For the records below, tally every line that has the word "dumbbell" and reply with the number alone.

Scene images with change listings
====

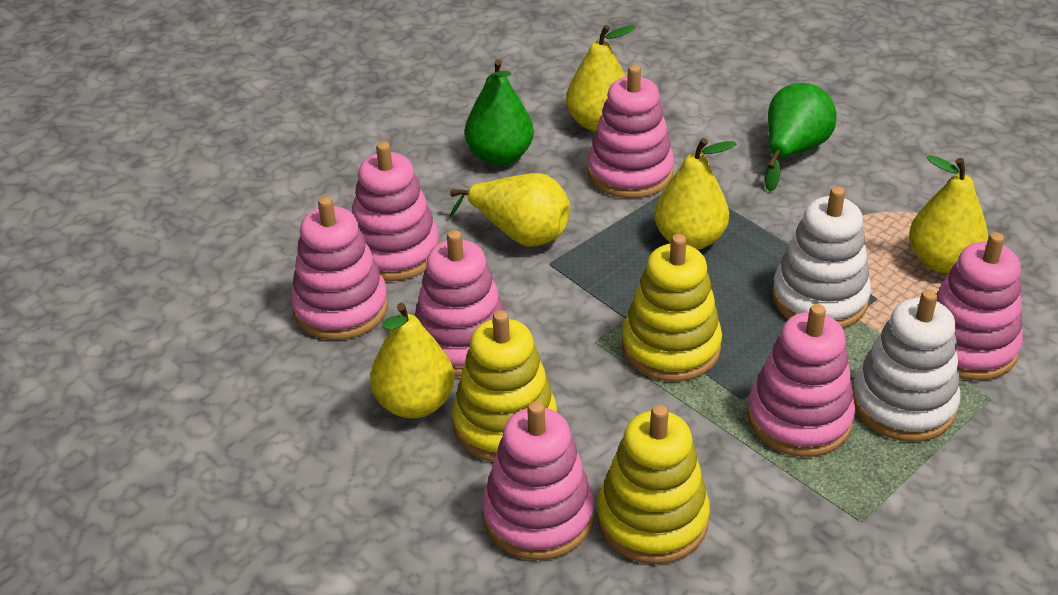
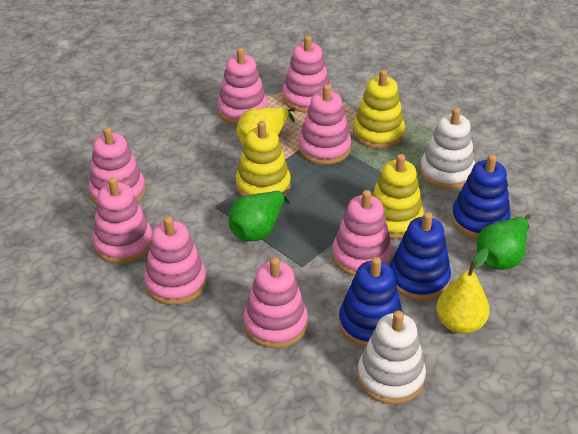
blue stacking toy: 0 -> 3
pink stacking toy: 7 -> 8
yellow pear: 5 -> 2

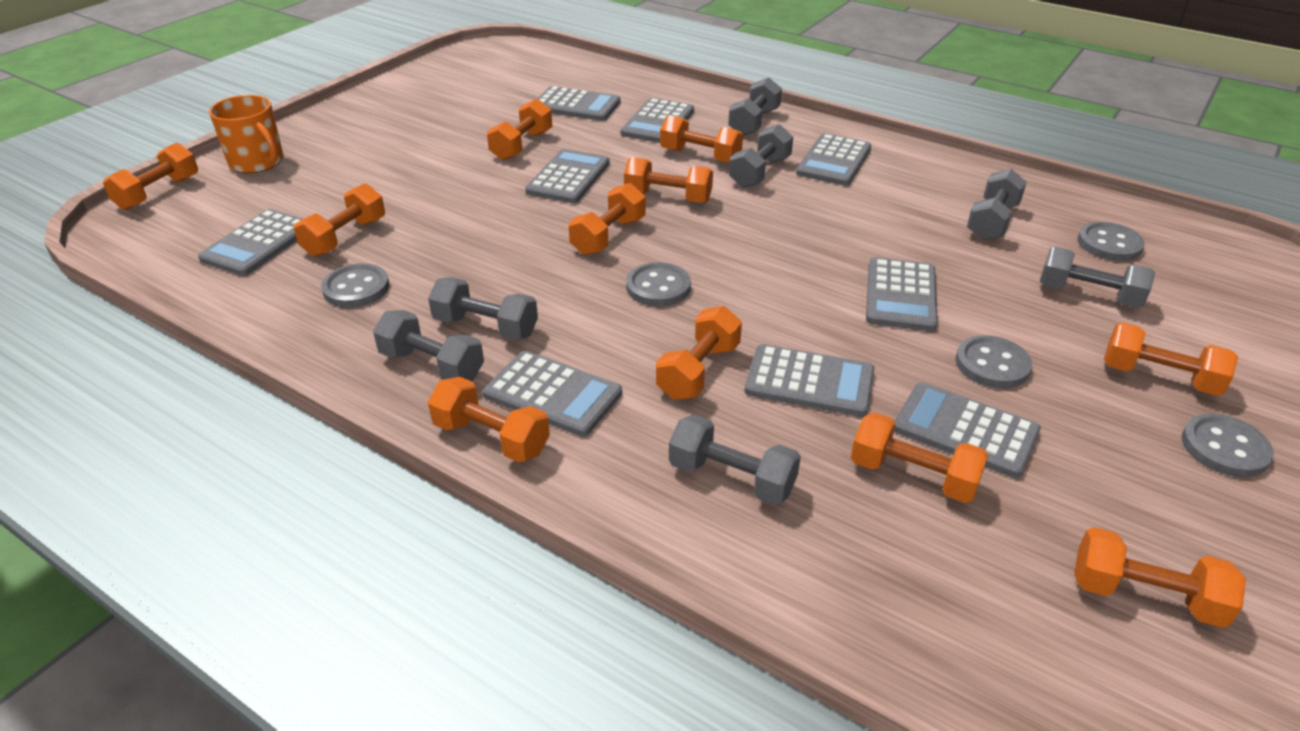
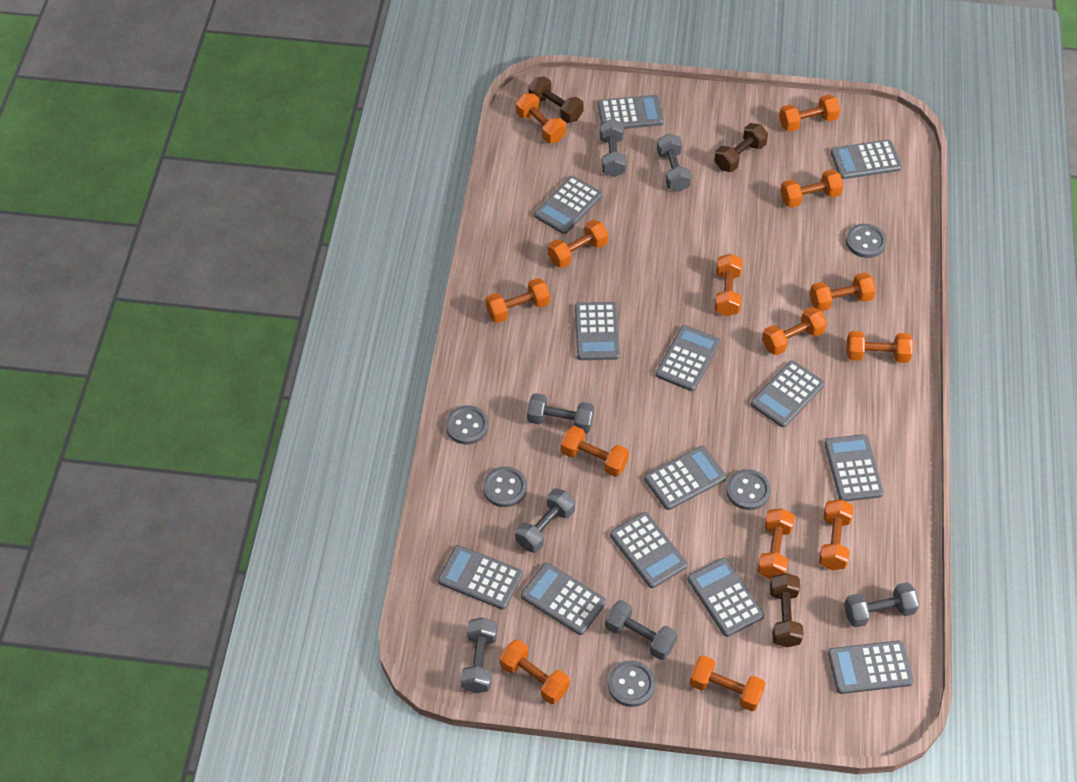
brown dumbbell: 0 -> 3
grey calculator: 9 -> 13
orange dumbbell: 11 -> 14
orange mug: 1 -> 0

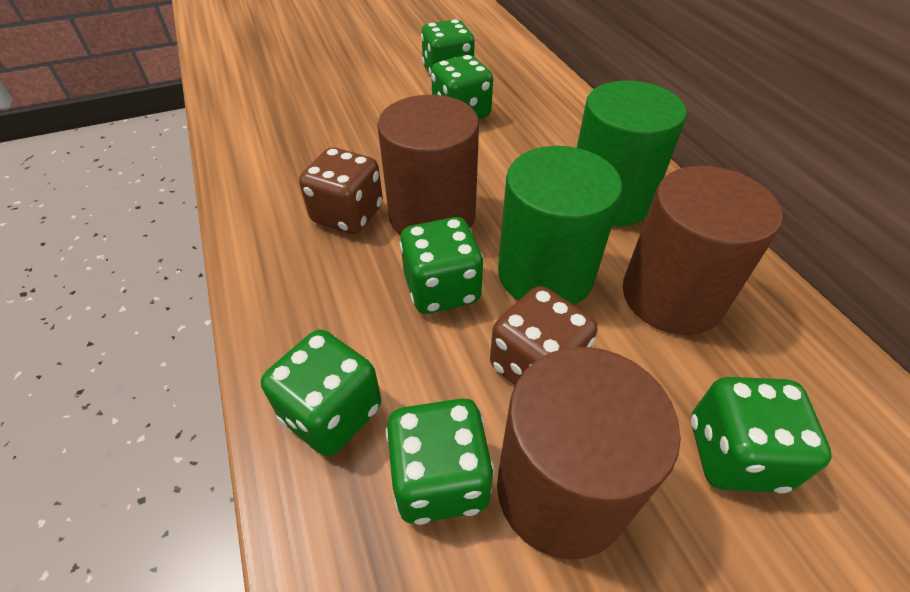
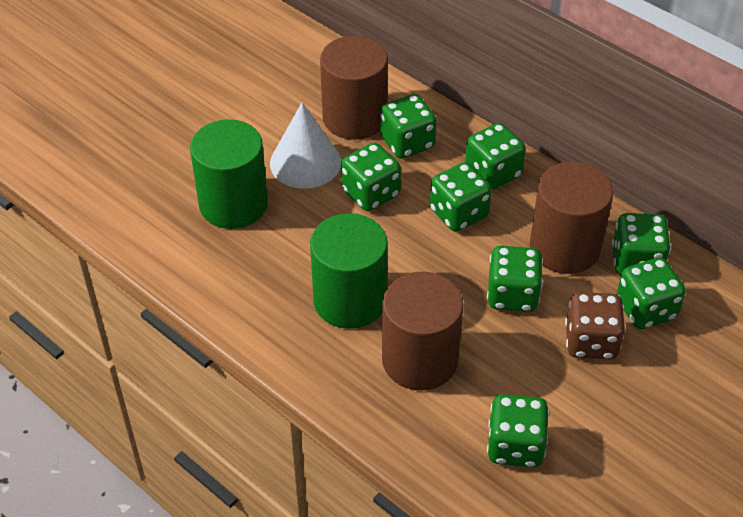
brown dice: 2 -> 1
green dice: 6 -> 8
white cone: 0 -> 1

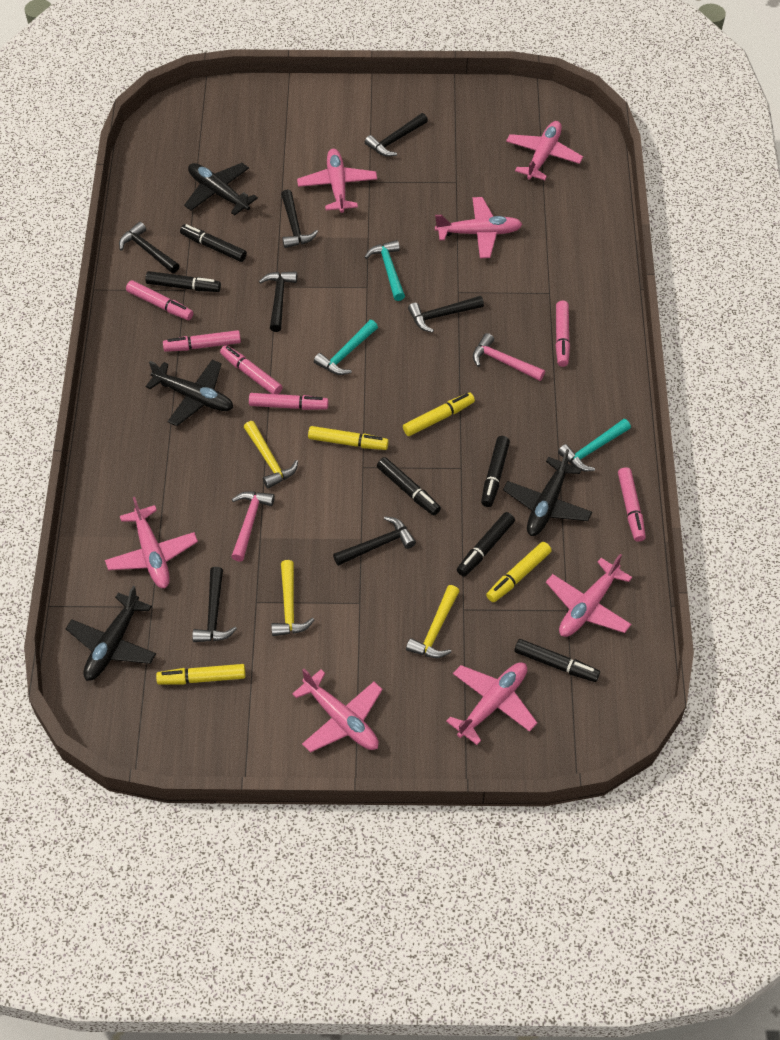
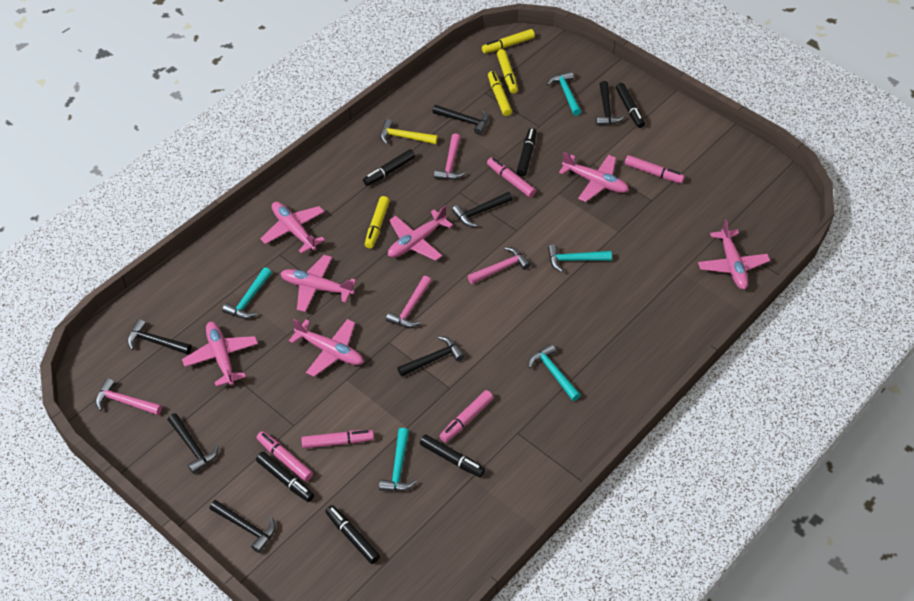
black plane: 4 -> 0
pink hammer: 2 -> 4
pink marker: 6 -> 5
turquoise hammer: 3 -> 5
yellow hammer: 3 -> 1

====

# FINISHED EXERCISE
2